Work to complete
Find the word "apple" in the listing; pull out each line holding it.

──────── Given records ────────

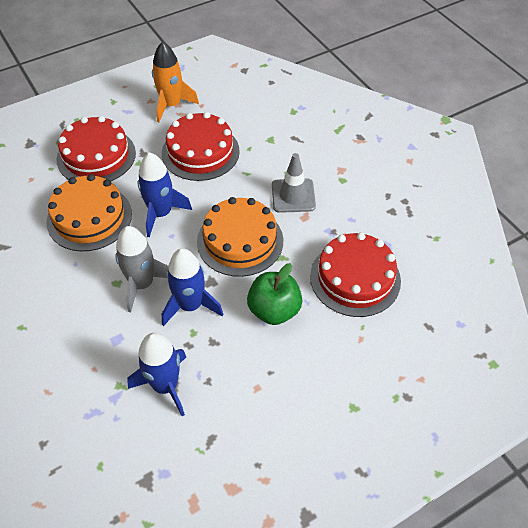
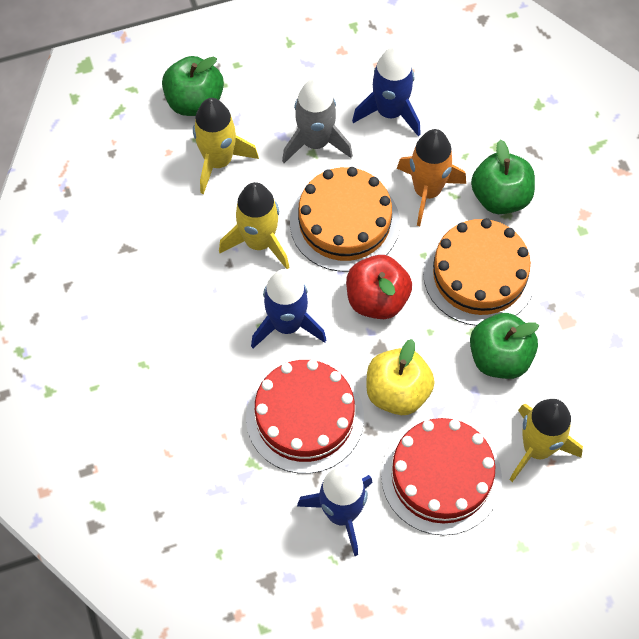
green apple: 1 -> 3
grey traffic cone: 1 -> 0
red apple: 0 -> 1
red cake: 3 -> 2
yellow apple: 0 -> 1
yellow rocket: 0 -> 3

────────

Solved exercise
green apple: 1 -> 3
red apple: 0 -> 1
yellow apple: 0 -> 1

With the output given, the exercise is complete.